TASK DETAILS » I'd like the listing below copied exactly, with the images left out.

MATERIAL FOR THIS TASK »

::::::

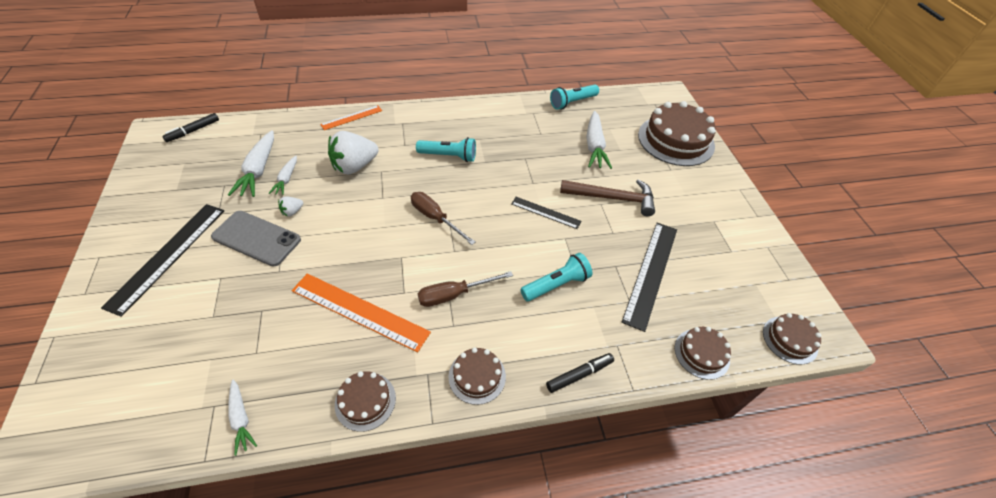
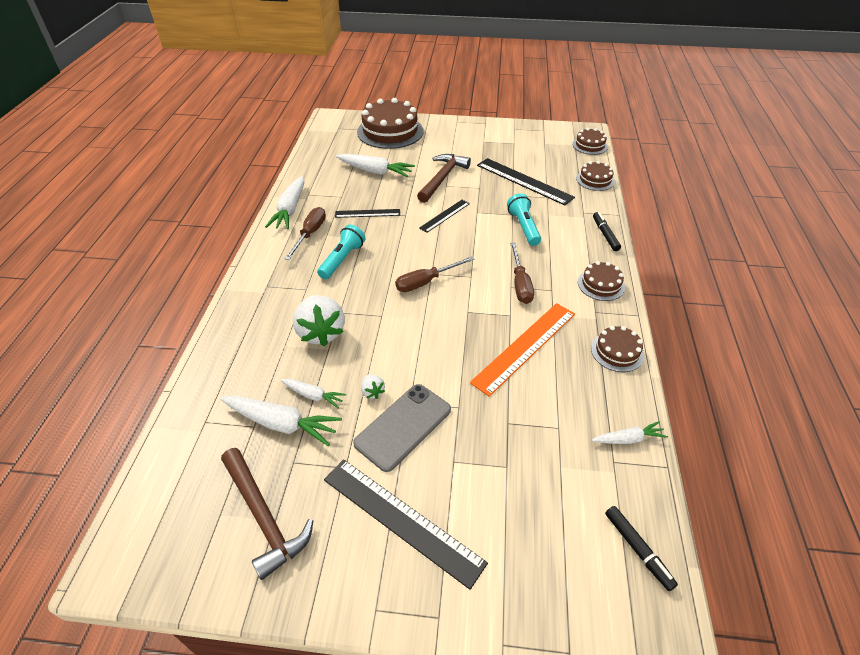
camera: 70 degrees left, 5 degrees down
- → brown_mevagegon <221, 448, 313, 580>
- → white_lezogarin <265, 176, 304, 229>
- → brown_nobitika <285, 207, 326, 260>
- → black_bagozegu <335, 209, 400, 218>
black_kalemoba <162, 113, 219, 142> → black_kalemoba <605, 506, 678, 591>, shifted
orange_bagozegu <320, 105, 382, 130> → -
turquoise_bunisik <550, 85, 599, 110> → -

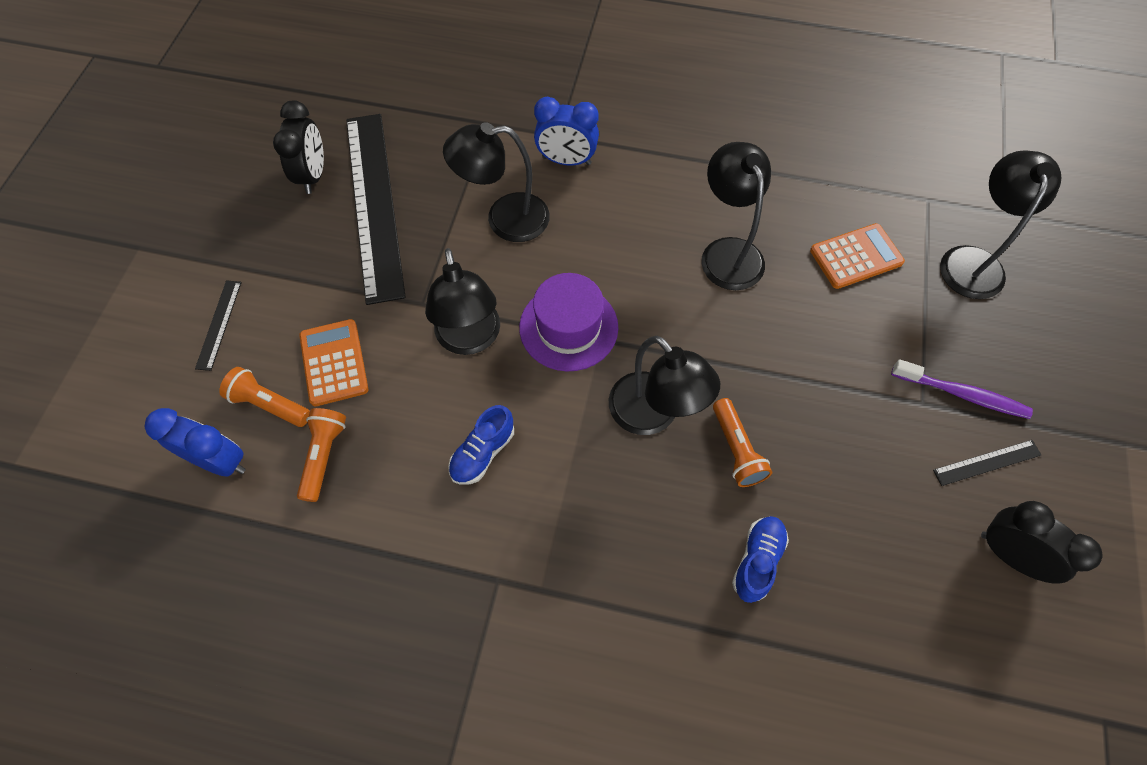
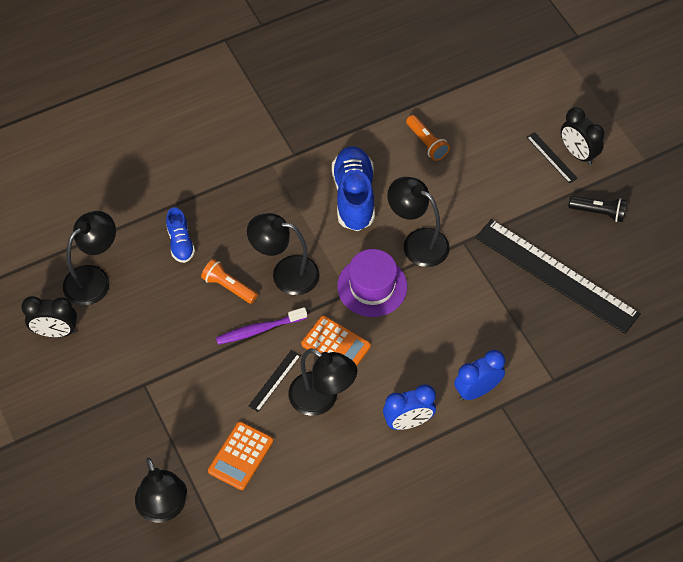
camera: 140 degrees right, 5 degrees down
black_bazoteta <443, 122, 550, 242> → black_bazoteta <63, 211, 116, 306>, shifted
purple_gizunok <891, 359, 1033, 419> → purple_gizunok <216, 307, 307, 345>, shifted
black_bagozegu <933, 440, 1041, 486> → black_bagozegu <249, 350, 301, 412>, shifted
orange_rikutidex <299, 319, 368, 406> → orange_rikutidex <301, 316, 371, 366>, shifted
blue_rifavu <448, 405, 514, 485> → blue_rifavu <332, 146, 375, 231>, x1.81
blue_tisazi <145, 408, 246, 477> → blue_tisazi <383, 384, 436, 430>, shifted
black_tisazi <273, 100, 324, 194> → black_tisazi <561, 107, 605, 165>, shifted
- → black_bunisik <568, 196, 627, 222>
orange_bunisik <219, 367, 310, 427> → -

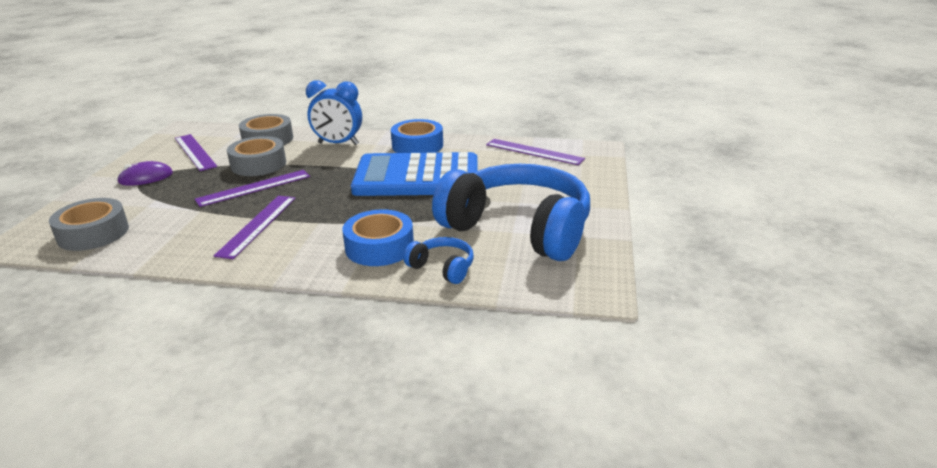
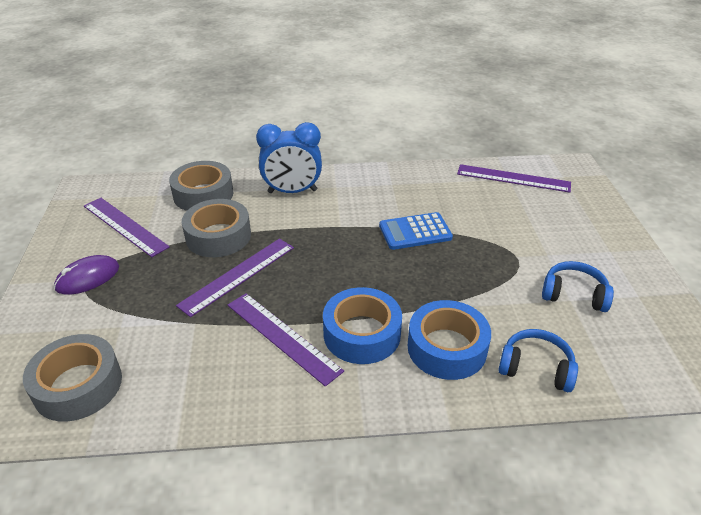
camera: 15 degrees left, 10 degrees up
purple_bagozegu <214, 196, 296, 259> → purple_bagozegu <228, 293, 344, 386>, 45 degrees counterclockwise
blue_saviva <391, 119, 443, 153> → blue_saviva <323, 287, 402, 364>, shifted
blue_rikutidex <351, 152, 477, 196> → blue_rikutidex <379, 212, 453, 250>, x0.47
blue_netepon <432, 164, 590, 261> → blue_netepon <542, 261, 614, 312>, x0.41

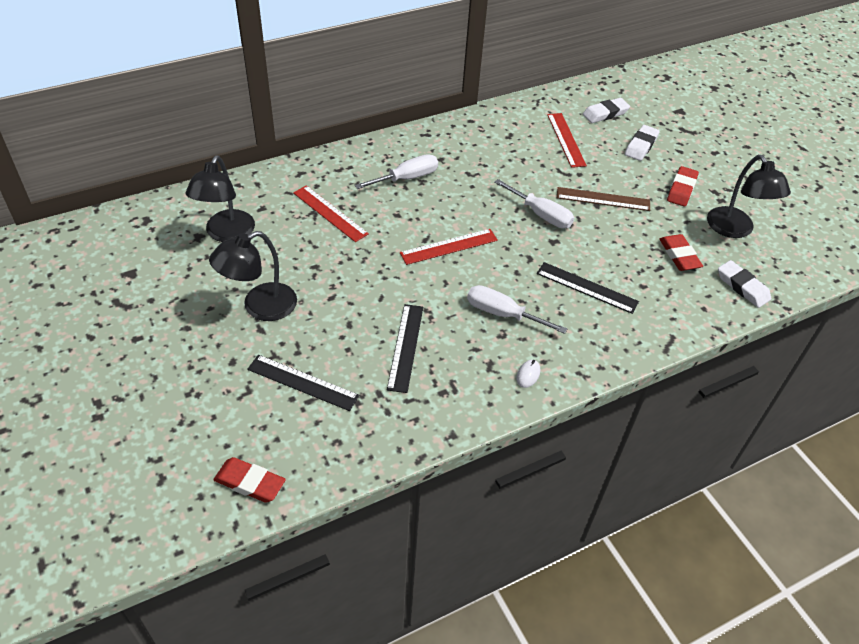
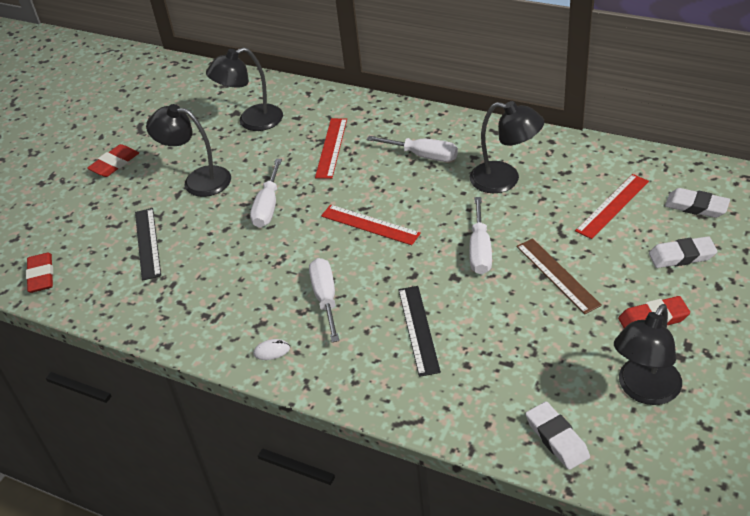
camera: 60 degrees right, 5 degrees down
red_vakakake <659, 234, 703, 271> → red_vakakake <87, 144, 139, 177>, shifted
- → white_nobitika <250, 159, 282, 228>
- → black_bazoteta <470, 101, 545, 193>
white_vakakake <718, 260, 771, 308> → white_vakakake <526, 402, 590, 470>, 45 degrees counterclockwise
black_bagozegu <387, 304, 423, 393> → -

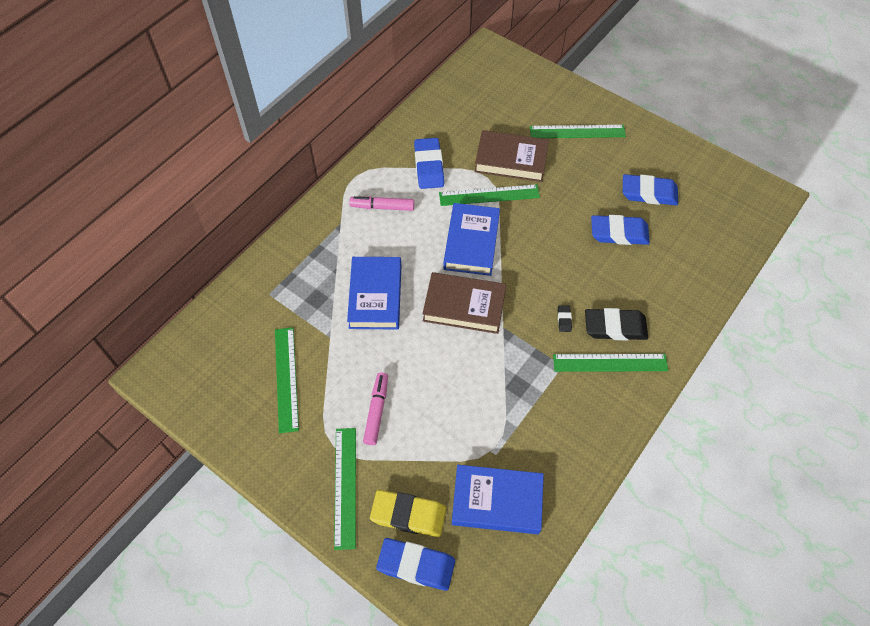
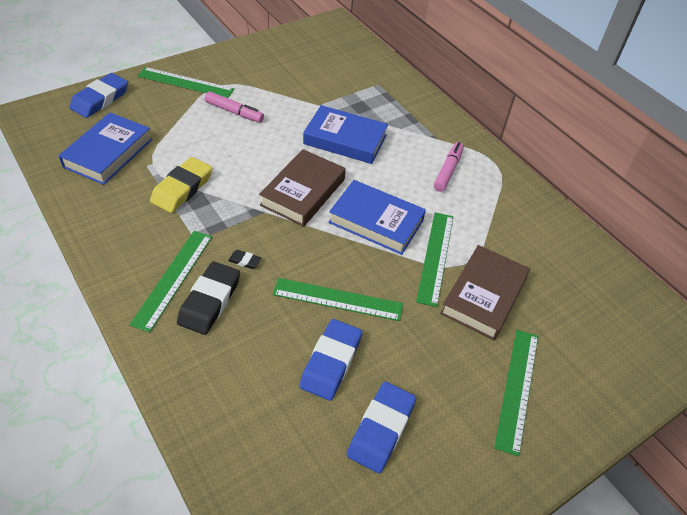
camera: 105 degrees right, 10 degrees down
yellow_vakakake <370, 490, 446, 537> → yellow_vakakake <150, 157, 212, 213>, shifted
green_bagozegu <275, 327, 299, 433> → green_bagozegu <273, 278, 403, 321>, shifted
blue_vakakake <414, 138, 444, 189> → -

::::::

TASK RESPONSE »
camera: 70 degrees left, 5 degrees down
- → brown_mevagegon <221, 448, 313, 580>
- → white_lezogarin <265, 176, 304, 229>
- → brown_nobitika <285, 207, 326, 260>
- → black_bagozegu <335, 209, 400, 218>
black_kalemoba <162, 113, 219, 142> → black_kalemoba <605, 506, 678, 591>, shifted
orange_bagozegu <320, 105, 382, 130> → -
turquoise_bunisik <550, 85, 599, 110> → -

camera: 140 degrees right, 5 degrees down
black_bazoteta <443, 122, 550, 242> → black_bazoteta <63, 211, 116, 306>, shifted
purple_gizunok <891, 359, 1033, 419> → purple_gizunok <216, 307, 307, 345>, shifted
black_bagozegu <933, 440, 1041, 486> → black_bagozegu <249, 350, 301, 412>, shifted
orange_rikutidex <299, 319, 368, 406> → orange_rikutidex <301, 316, 371, 366>, shifted
blue_rifavu <448, 405, 514, 485> → blue_rifavu <332, 146, 375, 231>, x1.81
blue_tisazi <145, 408, 246, 477> → blue_tisazi <383, 384, 436, 430>, shifted
black_tisazi <273, 100, 324, 194> → black_tisazi <561, 107, 605, 165>, shifted
- → black_bunisik <568, 196, 627, 222>
orange_bunisik <219, 367, 310, 427> → -

camera: 15 degrees left, 10 degrees up
purple_bagozegu <214, 196, 296, 259> → purple_bagozegu <228, 293, 344, 386>, 45 degrees counterclockwise
blue_saviva <391, 119, 443, 153> → blue_saviva <323, 287, 402, 364>, shifted
blue_rikutidex <351, 152, 477, 196> → blue_rikutidex <379, 212, 453, 250>, x0.47
blue_netepon <432, 164, 590, 261> → blue_netepon <542, 261, 614, 312>, x0.41

camera: 60 degrees right, 5 degrees down
red_vakakake <659, 234, 703, 271> → red_vakakake <87, 144, 139, 177>, shifted
- → white_nobitika <250, 159, 282, 228>
- → black_bazoteta <470, 101, 545, 193>
white_vakakake <718, 260, 771, 308> → white_vakakake <526, 402, 590, 470>, 45 degrees counterclockwise
black_bagozegu <387, 304, 423, 393> → -

camera: 105 degrees right, 10 degrees down
yellow_vakakake <370, 490, 446, 537> → yellow_vakakake <150, 157, 212, 213>, shifted
green_bagozegu <275, 327, 299, 433> → green_bagozegu <273, 278, 403, 321>, shifted
blue_vakakake <414, 138, 444, 189> → -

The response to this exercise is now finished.